## GIVEN REQUEST
Locate the lines in the rows below that contain the string "every" and copy each one out in full.

## DATASET CONTENT
________________
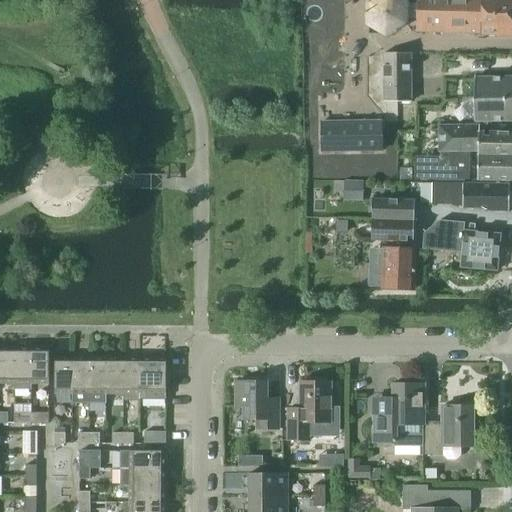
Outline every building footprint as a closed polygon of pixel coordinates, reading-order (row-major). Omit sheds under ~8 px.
________________
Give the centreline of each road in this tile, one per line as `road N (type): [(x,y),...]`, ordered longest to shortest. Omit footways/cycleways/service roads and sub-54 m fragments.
________________
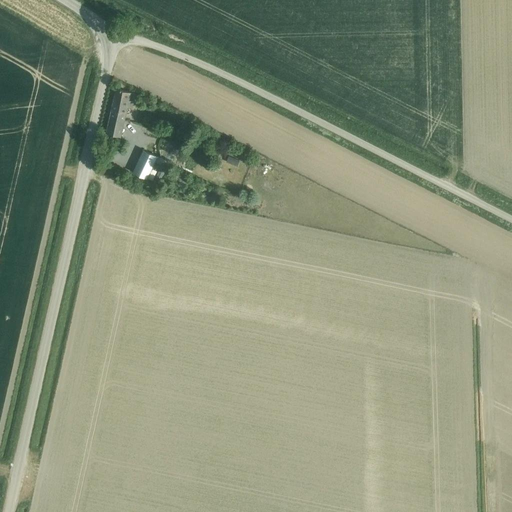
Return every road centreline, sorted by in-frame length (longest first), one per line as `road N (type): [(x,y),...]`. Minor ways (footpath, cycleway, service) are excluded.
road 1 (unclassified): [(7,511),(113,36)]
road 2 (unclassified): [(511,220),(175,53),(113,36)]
________________
## REPLY TO THE TASK
Outline every building footprint as a closed polygon of pixel coordinates, reading-order (row-major). Omit sheds under ~8 px.
Return every road centreline, sorted by in-frame length (longest first), one per line as `road N (type): [(x,y),...]`. Minor ways (footpath, cycleway, service) are excluded.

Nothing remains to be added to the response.